- **Goal of the exercise**: Word for word, restate the lines of the data below between those holding "GAS1 pin AO: D4 -> A2" and "LUX3 pin SDA: A0 -> A4", inclusive; pictures do not belong in the copy.

- **Input data**:
----

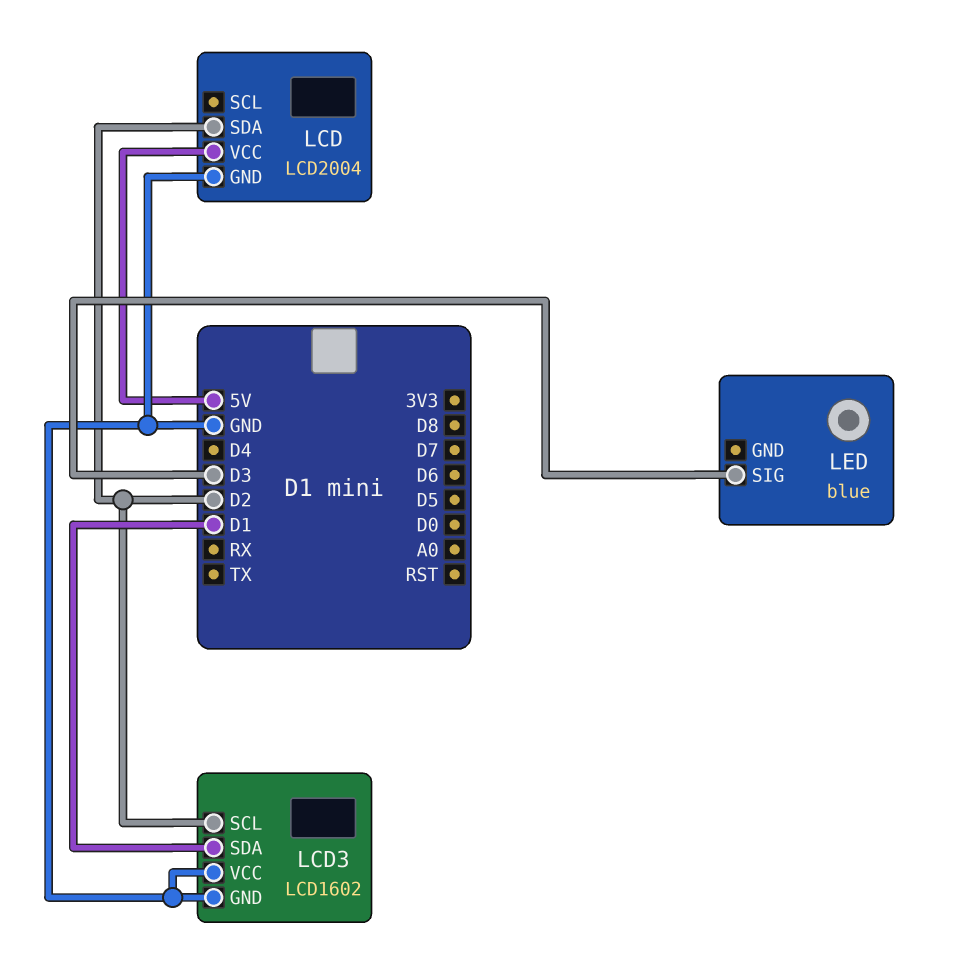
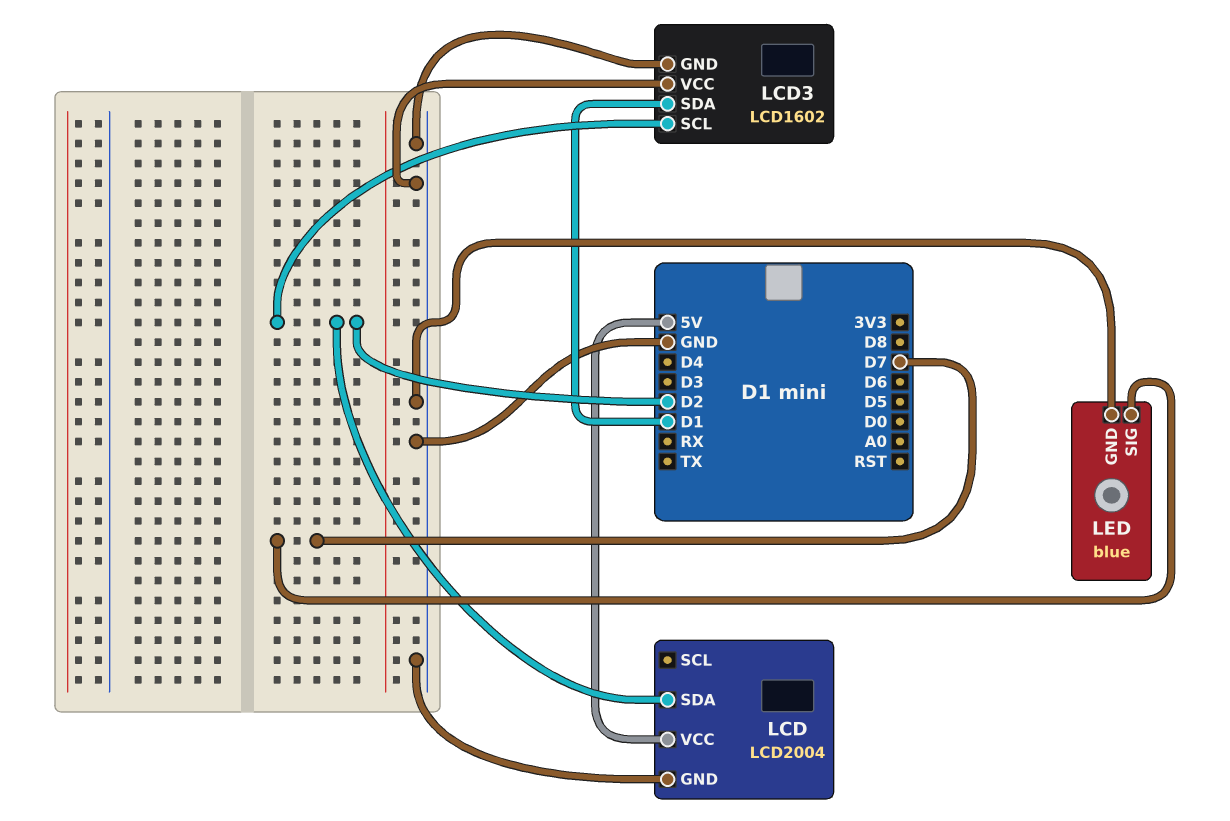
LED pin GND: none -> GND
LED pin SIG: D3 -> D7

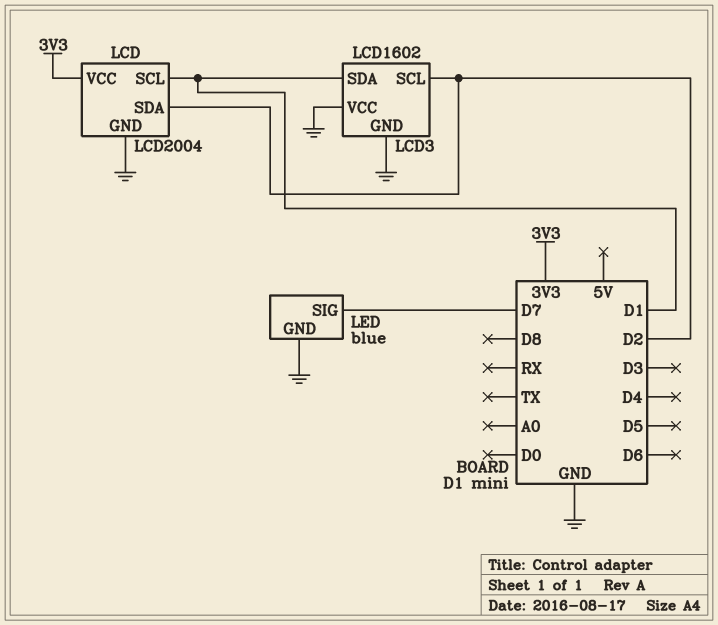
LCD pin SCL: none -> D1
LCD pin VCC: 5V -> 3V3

----

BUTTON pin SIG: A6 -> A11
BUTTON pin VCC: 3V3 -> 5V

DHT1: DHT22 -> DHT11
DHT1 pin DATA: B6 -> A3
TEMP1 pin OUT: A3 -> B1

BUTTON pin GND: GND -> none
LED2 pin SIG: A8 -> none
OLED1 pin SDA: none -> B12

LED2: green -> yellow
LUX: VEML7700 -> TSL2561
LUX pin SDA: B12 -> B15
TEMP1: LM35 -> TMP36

----

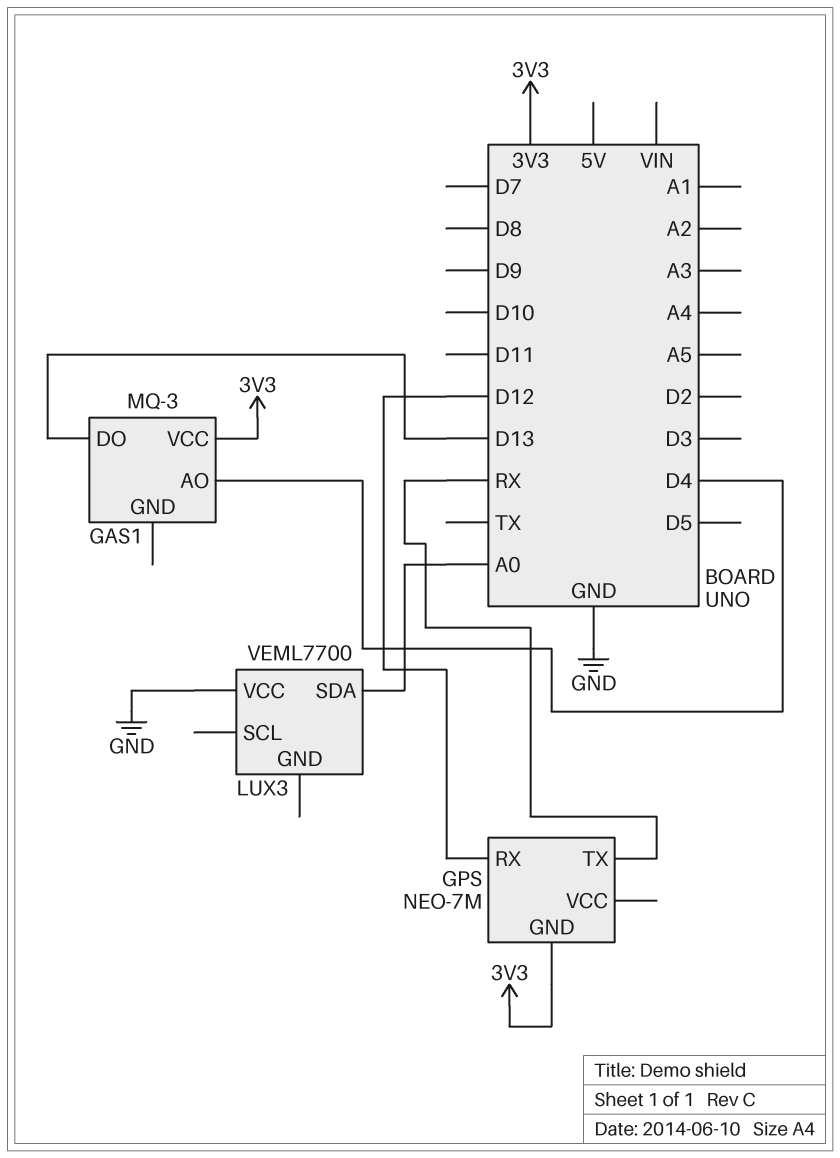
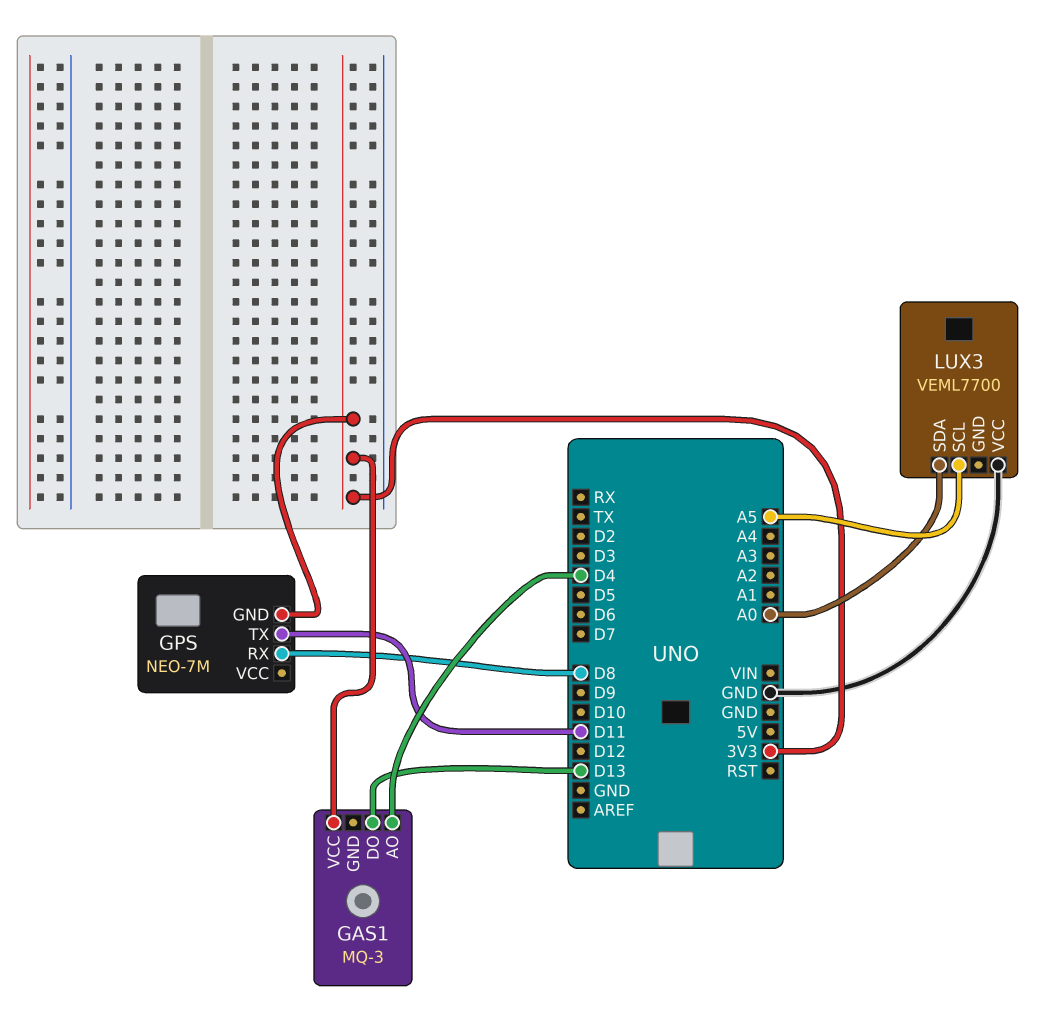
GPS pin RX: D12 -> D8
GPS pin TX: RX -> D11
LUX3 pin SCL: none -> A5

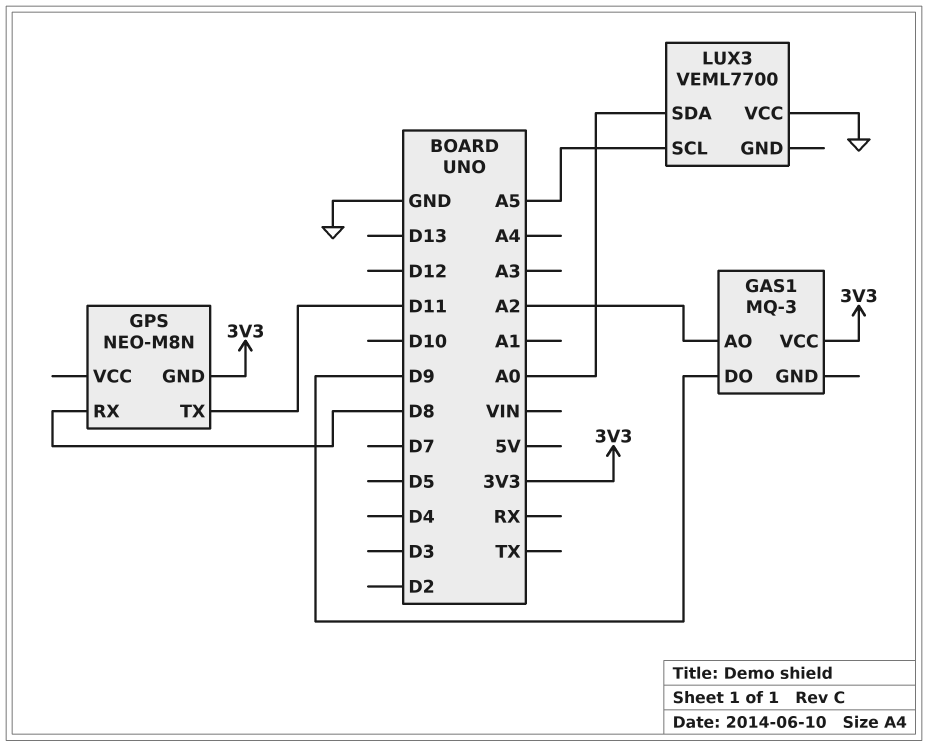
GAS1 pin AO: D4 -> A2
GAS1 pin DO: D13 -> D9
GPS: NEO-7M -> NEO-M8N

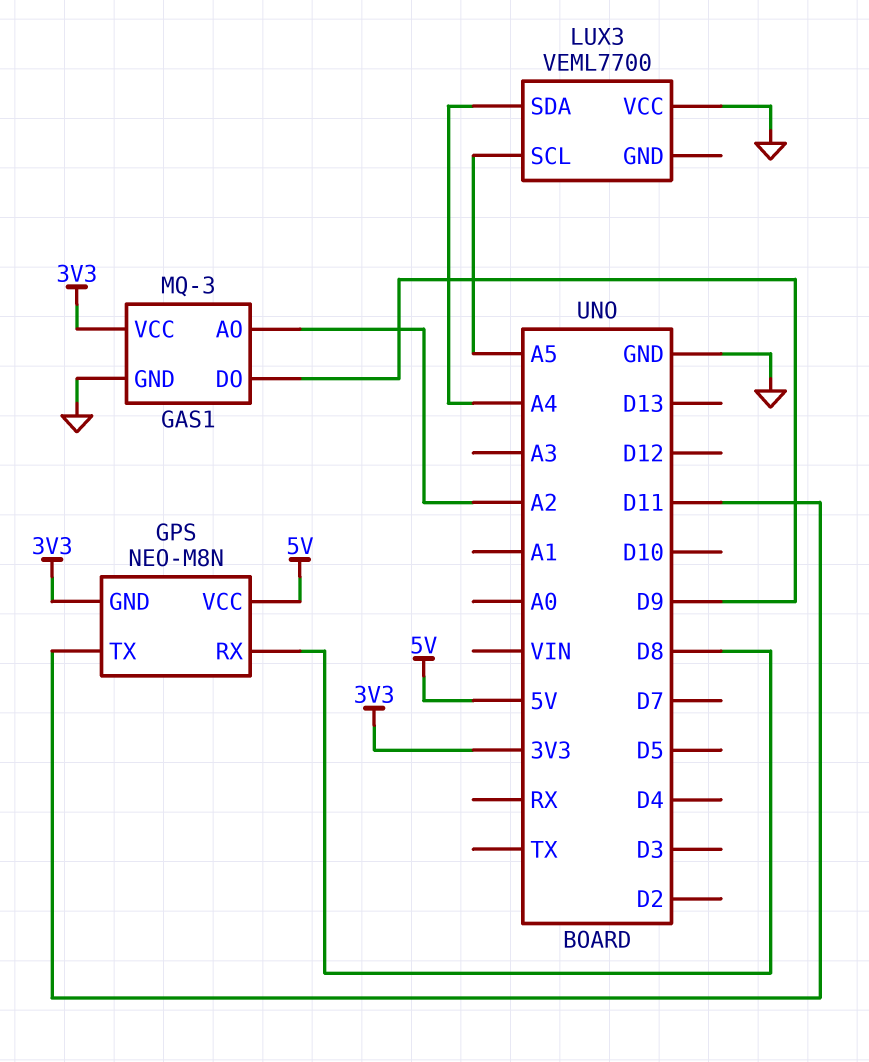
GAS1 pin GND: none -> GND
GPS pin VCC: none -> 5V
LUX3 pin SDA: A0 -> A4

----

- **Task solution**:
GAS1 pin AO: D4 -> A2
GAS1 pin DO: D13 -> D9
GPS: NEO-7M -> NEO-M8N

GAS1 pin GND: none -> GND
GPS pin VCC: none -> 5V
LUX3 pin SDA: A0 -> A4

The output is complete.